| WORK ORDER |
Only the lines from the one containing "(437, 213) = (308, 89): blue" through the last line of the data below belong in your answer, copied exactly and without pictures.

| EXTRACTED MATERIAL |

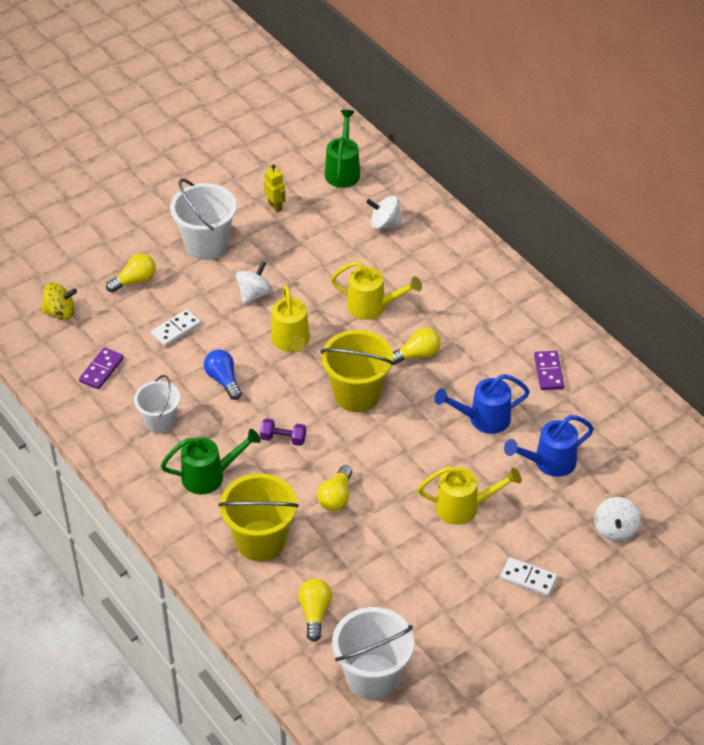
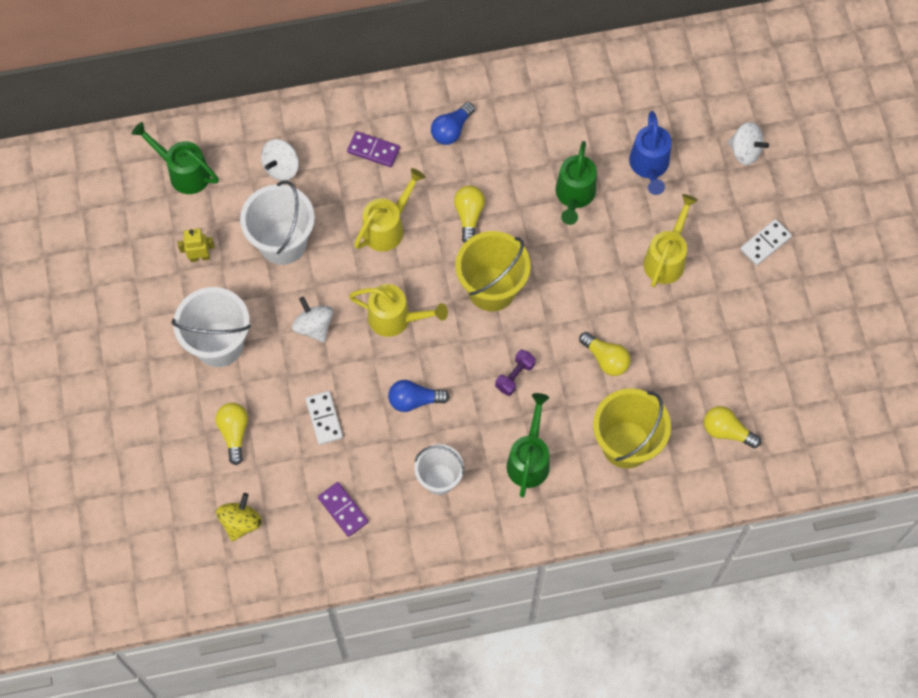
camera: 65 degrees left, 20 degrees up
(372, 676) = (812, 412): white bucket -> white bucket (282, 243)
(483, 419) = (574, 196): blue watering can -> green watering can
(491, 315) = (451, 130): none -> blue light bulb
(548, 372) = (545, 116): purple domino -> purple domino (373, 150)

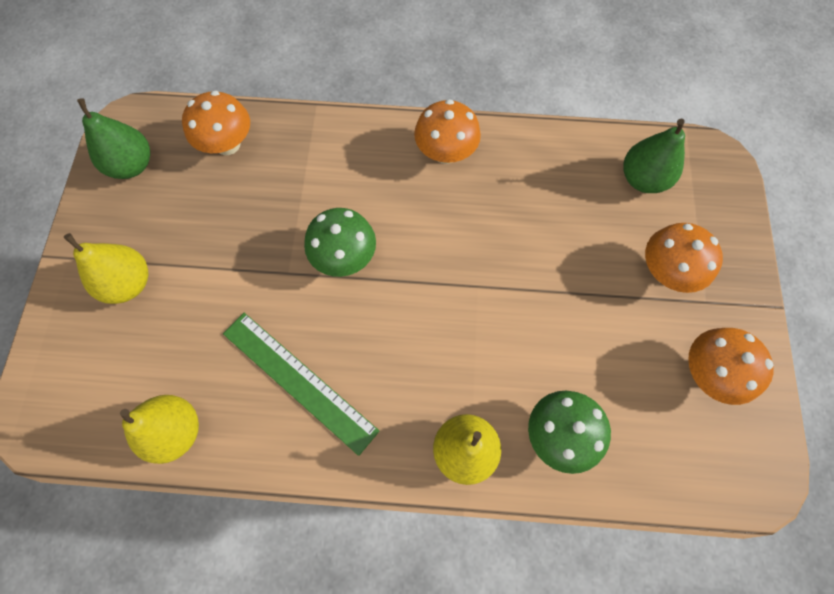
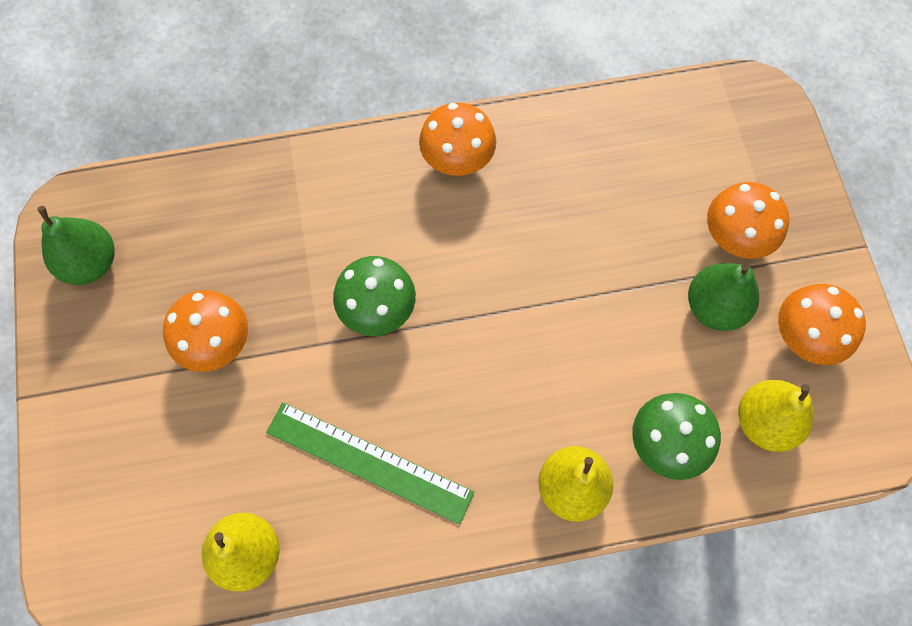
camera: 15 degrees left, 0 degrees up
(129, 283) = (136, 403): yellow pear -> yellow pear (764, 422)
(228, 144) = (198, 210): orange mushroom -> orange mushroom (216, 343)
(642, 179) = (685, 138): green pear -> green pear (714, 307)

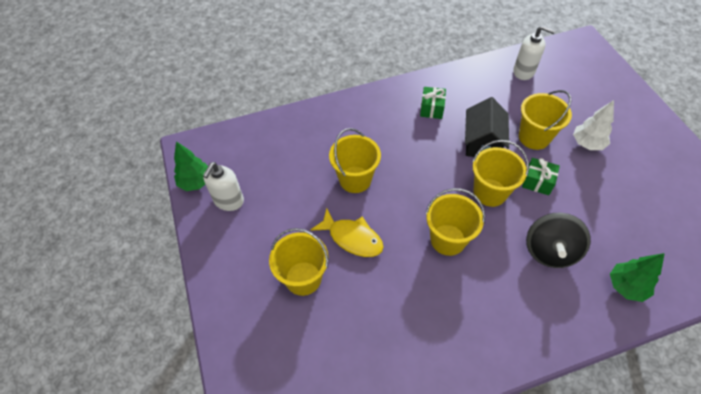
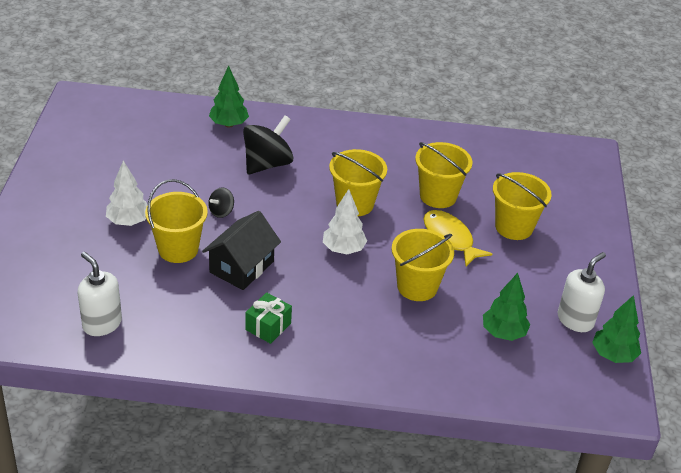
camera: 160 degrees left, 15 degrees down
(279, 167) = (503, 333): none -> green tree
(426, 188) = (343, 249): none -> white tree
(490, 192) = (279, 222): yellow bucket -> yellow bucket (438, 196)
(537, 182) = (221, 212): green gift -> black spinning top

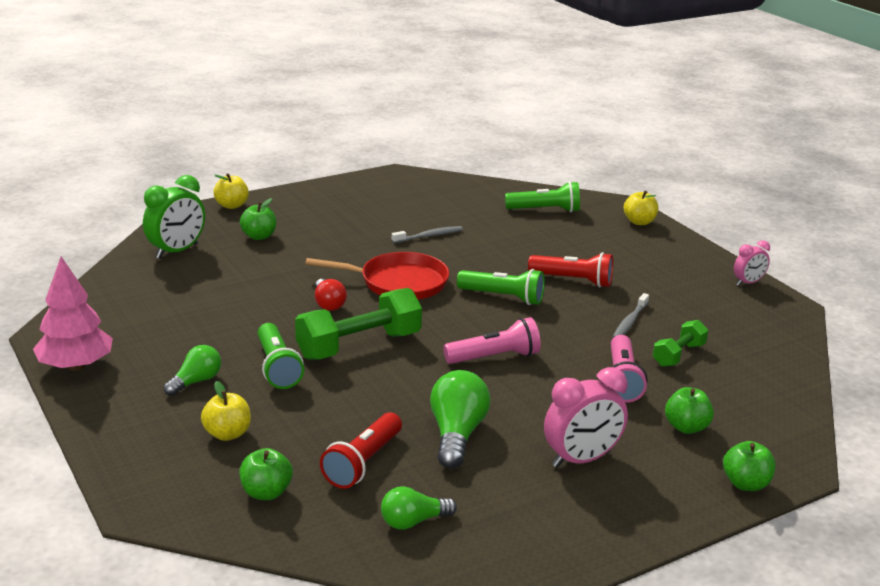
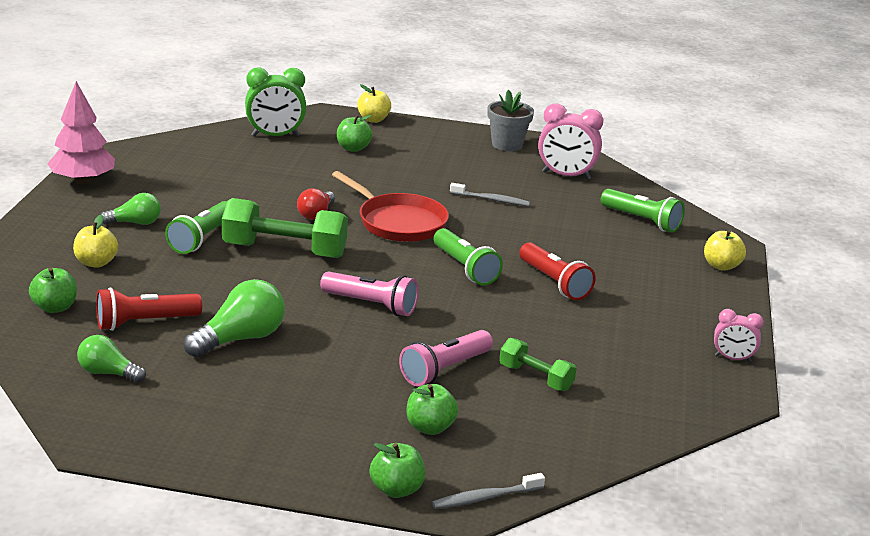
camera: 40 degrees right, 0 degrees up
(365, 188) = (507, 145): none -> grey flower pot
(581, 459) = (298, 402): pink clock -> pink clock (566, 176)
(630, 322) = (542, 334): grey toothbrush -> grey toothbrush (485, 498)
(678, 355) = (535, 377): green dumbbell -> green dumbbell turned 45 degrees clockwise

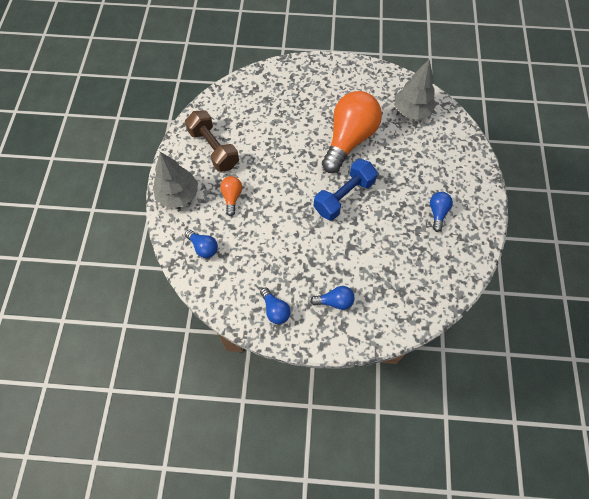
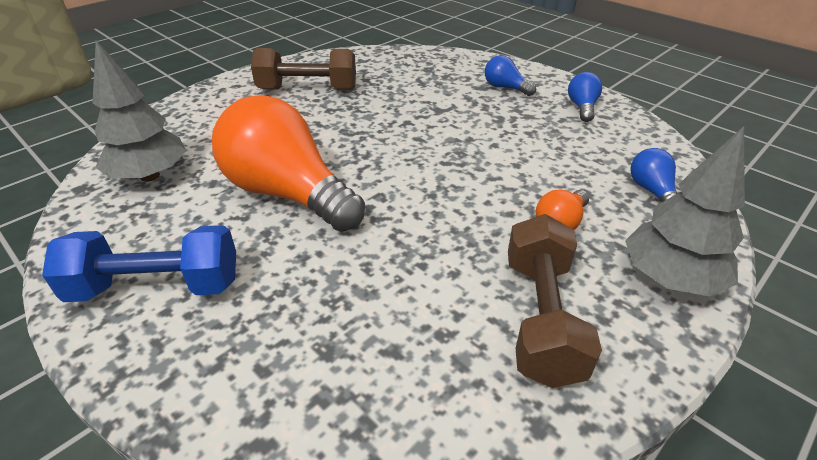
camera: 140 degrees left, 25 degrees down
(344, 196) = (387, 145): blue dumbbell -> blue dumbbell (157, 287)
(349, 139) = (288, 194): orange light bulb -> orange light bulb turned 60 degrees clockwise
(437, 213) = (308, 89): blue light bulb -> brown dumbbell

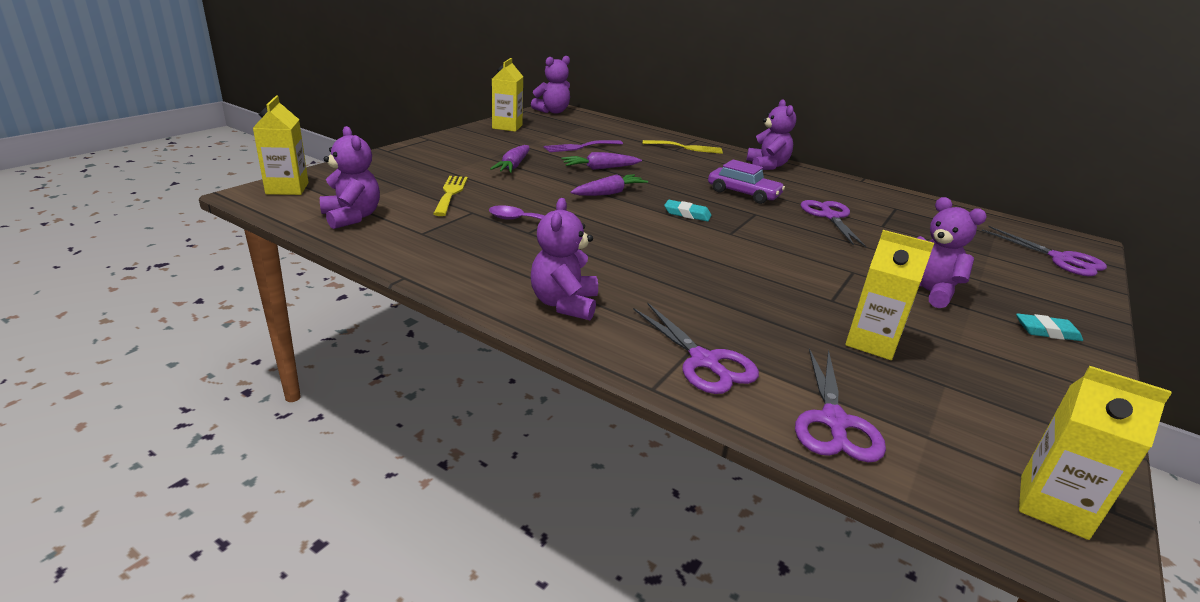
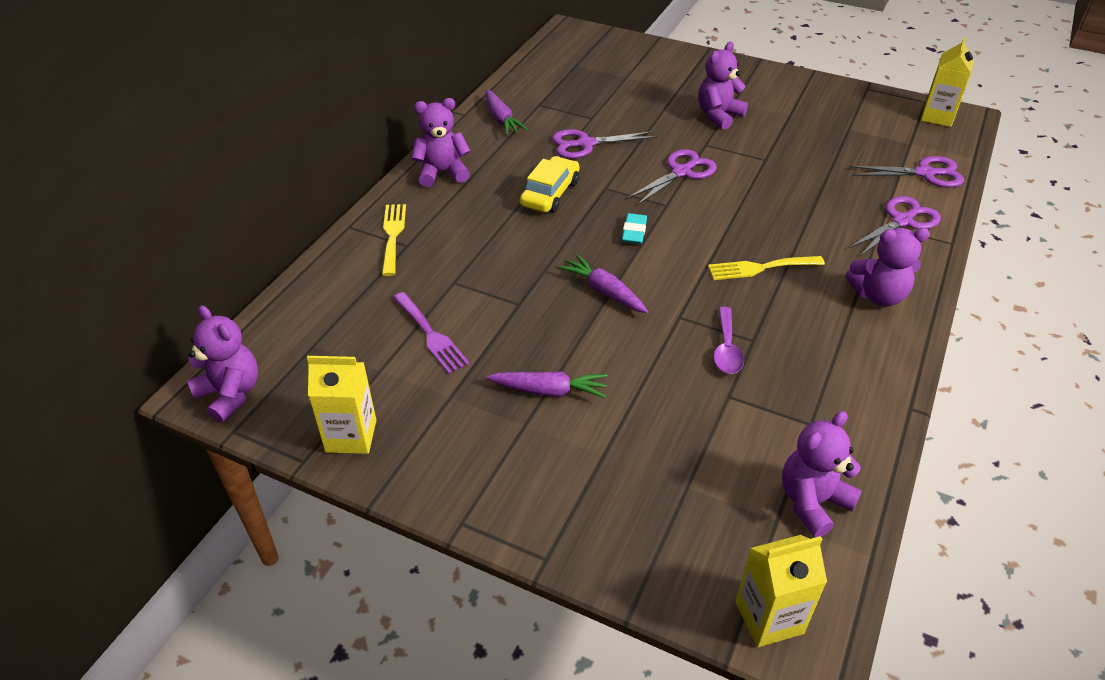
camera: 95 degrees left, 15 degrees up
(450, 193) = (684, 430): yellow fork -> yellow fork (760, 268)
(600, 168) = (518, 307): purple carrot -> purple carrot (501, 119)
(743, 194) = (550, 193): purple car -> yellow car
(871, 342) = (818, 149): yellow carton -> none
(1046, 331) = (747, 79): turquoise eraser -> none
(1061, 259) = (613, 47): purple scissors -> purple scissors (681, 172)

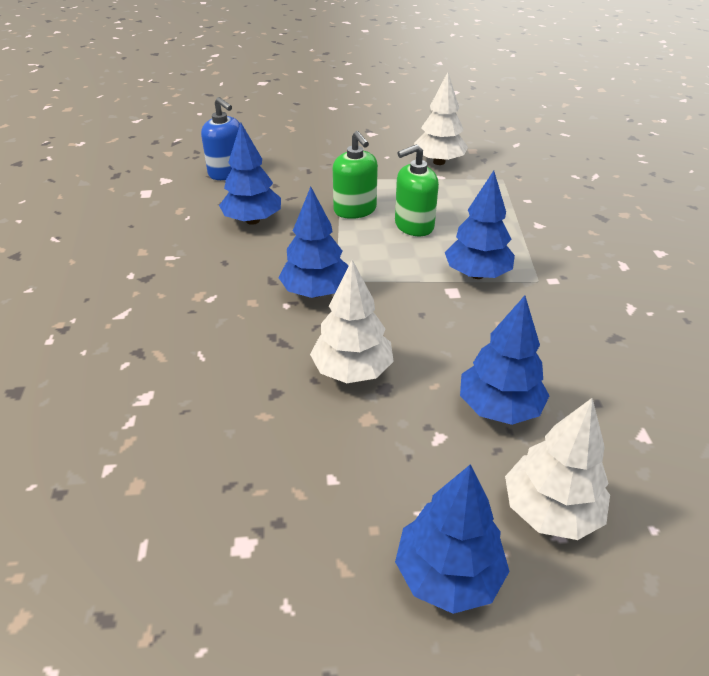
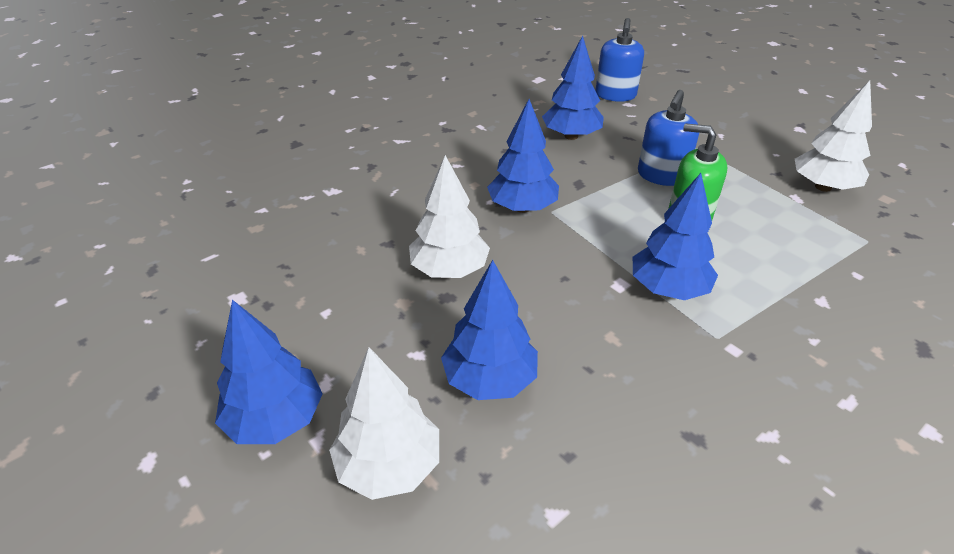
camera: 55 degrees right, 0 degrees up
(355, 210) = (661, 176): green soap dispenser -> blue soap dispenser

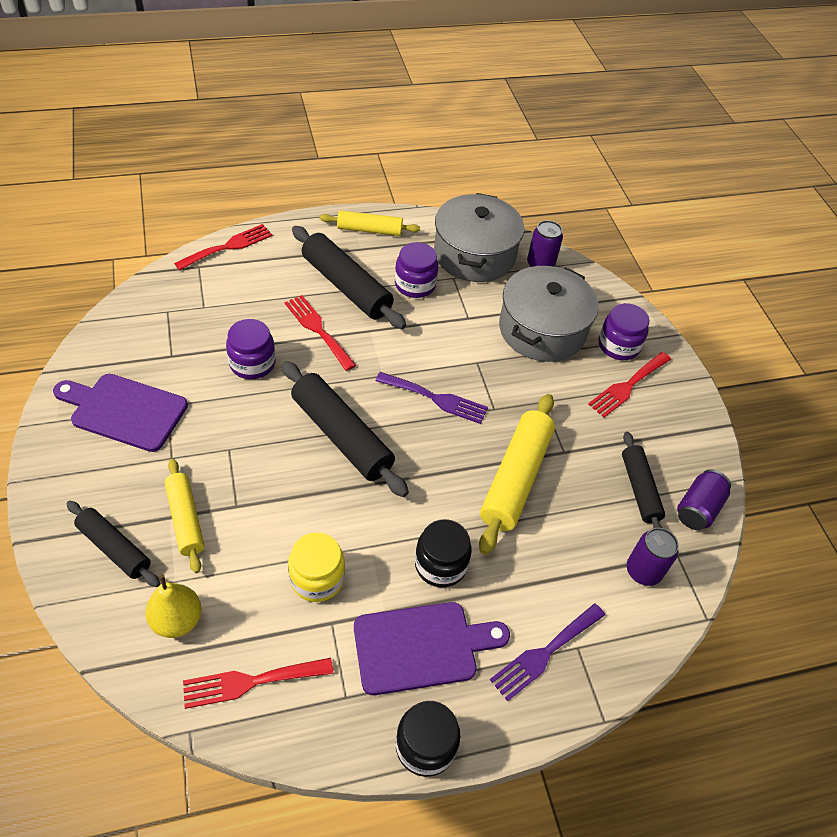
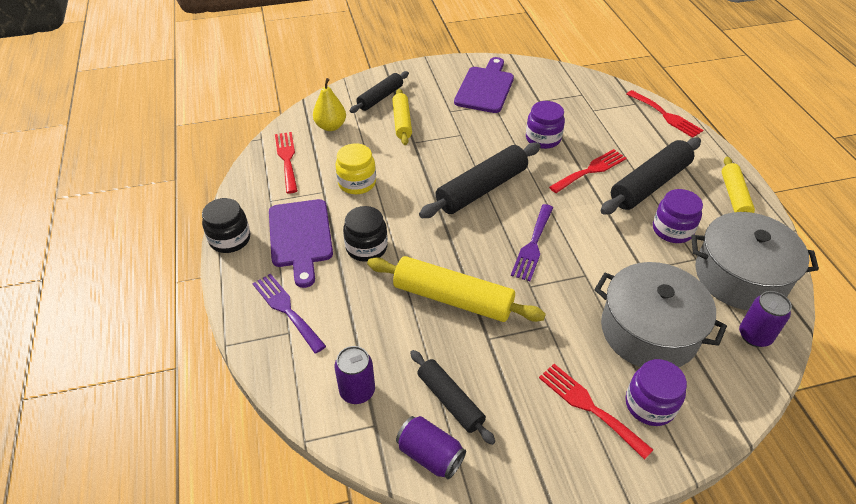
camera: 95 degrees right, 5 degrees down
(185, 519) = (402, 122): yellow rolling pin -> yellow rolling pin turned 75 degrees counterclockwise
(639, 489) = (450, 400): black rolling pin -> black rolling pin turned 60 degrees clockwise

| TASK SOLUTION |
(437, 213) = (308, 89): blue light bulb -> brown dumbbell

camera: 95 degrees left, 15 degrees up
(450, 193) = (684, 430): yellow fork -> yellow fork (760, 268)
(600, 168) = (518, 307): purple carrot -> purple carrot (501, 119)
(743, 194) = (550, 193): purple car -> yellow car
(871, 342) = (818, 149): yellow carton -> none
(1046, 331) = (747, 79): turquoise eraser -> none
(1061, 259) = (613, 47): purple scissors -> purple scissors (681, 172)

camera: 55 degrees right, 0 degrees up
(355, 210) = (661, 176): green soap dispenser -> blue soap dispenser

camera: 95 degrees right, 5 degrees down
(185, 519) = (402, 122): yellow rolling pin -> yellow rolling pin turned 75 degrees counterclockwise
(639, 489) = (450, 400): black rolling pin -> black rolling pin turned 60 degrees clockwise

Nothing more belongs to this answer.